Every line of the listing is returned unchanged, and every picture is dropped.

### [GIVEN MATERIAL]

• • • • •

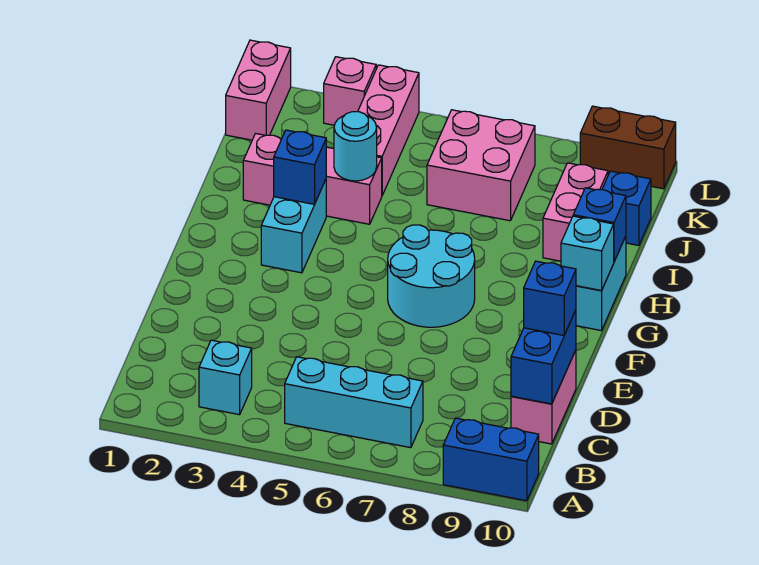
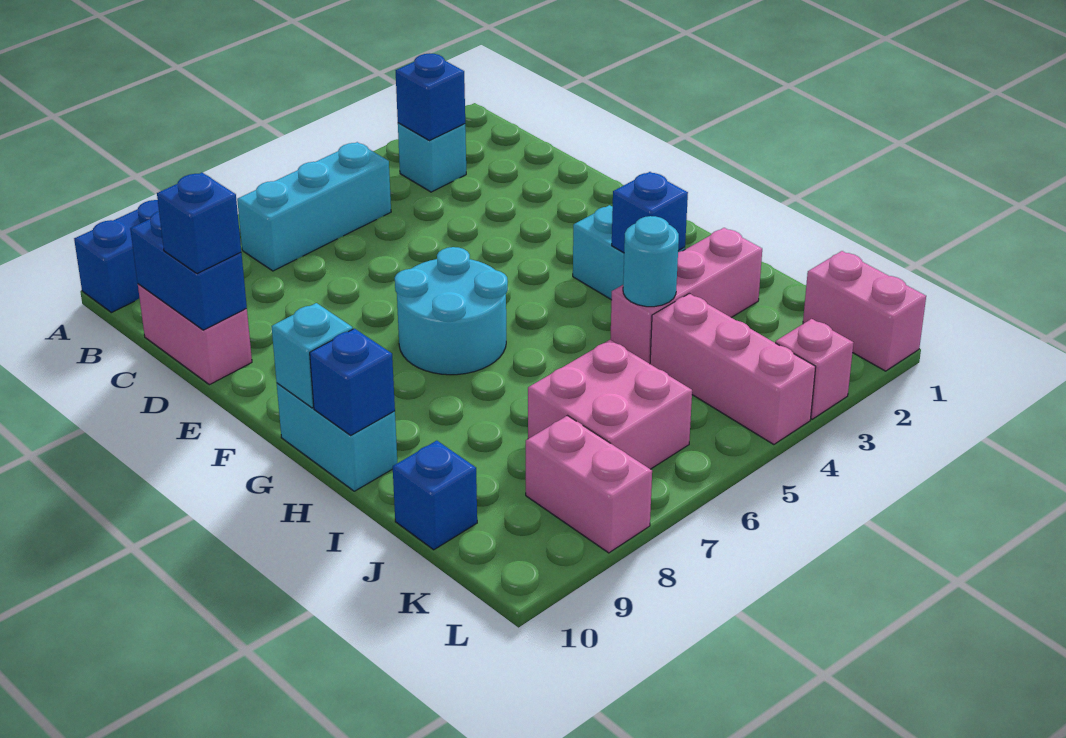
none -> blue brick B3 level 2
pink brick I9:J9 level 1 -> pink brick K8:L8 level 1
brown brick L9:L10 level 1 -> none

• • • • •

### [EXERCISE OUTPUT]
none -> blue brick B3 level 2
pink brick I9:J9 level 1 -> pink brick K8:L8 level 1
brown brick L9:L10 level 1 -> none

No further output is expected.